## Record excerpts
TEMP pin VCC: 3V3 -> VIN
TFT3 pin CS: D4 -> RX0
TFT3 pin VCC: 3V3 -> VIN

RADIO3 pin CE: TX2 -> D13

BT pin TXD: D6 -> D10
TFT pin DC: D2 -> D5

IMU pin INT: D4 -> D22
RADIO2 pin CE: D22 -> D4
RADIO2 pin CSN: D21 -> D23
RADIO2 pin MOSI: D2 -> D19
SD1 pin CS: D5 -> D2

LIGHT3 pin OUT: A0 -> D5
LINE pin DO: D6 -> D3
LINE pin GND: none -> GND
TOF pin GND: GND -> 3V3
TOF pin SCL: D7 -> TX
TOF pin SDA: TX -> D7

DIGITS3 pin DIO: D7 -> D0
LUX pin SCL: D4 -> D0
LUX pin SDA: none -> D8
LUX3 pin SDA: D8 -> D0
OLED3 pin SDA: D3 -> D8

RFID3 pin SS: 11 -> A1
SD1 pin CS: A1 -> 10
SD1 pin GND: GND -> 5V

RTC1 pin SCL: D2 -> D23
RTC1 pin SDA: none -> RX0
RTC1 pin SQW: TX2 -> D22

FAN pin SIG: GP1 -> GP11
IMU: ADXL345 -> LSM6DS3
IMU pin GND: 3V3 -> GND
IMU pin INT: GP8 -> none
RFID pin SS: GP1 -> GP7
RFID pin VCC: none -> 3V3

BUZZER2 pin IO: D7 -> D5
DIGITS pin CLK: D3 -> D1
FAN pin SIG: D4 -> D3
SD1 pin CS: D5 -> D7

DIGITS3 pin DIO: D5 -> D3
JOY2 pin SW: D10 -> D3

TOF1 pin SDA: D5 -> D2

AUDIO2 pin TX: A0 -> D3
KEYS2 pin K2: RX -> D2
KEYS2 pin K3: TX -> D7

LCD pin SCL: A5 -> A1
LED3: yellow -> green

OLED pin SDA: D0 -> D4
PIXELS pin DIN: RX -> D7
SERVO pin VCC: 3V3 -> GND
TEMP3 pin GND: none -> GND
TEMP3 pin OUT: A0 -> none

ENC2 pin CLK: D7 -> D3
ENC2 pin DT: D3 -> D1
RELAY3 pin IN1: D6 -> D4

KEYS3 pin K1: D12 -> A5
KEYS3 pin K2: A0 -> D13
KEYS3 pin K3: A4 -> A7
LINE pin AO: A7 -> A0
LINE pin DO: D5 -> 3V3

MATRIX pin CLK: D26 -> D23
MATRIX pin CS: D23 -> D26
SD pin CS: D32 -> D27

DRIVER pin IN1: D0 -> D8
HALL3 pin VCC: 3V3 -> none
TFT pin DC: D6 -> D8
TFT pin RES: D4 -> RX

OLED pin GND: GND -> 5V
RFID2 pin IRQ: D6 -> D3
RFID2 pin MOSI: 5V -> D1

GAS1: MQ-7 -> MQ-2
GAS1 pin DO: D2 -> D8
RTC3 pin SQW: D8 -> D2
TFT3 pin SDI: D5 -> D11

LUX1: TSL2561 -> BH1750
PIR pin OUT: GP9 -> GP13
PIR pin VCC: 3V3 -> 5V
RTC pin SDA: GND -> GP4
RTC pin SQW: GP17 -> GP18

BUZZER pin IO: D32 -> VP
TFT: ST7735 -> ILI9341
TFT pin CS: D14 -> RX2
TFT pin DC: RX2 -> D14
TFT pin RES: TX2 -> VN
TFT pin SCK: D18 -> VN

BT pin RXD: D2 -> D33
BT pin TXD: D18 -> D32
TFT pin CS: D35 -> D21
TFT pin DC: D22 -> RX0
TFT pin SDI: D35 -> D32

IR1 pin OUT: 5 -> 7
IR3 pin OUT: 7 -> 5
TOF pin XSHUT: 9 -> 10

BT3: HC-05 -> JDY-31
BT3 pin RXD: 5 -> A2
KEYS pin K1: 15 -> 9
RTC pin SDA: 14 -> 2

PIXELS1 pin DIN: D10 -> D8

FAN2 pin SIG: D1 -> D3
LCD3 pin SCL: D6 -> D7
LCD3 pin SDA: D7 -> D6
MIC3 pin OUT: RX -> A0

## What is required
Read through the entries above, and wherever a line holds the string "none", copy it.

## Written response
LINE pin GND: none -> GND
LUX pin SDA: none -> D8
RTC1 pin SDA: none -> RX0
IMU pin INT: GP8 -> none
RFID pin VCC: none -> 3V3
TEMP3 pin GND: none -> GND
TEMP3 pin OUT: A0 -> none
HALL3 pin VCC: 3V3 -> none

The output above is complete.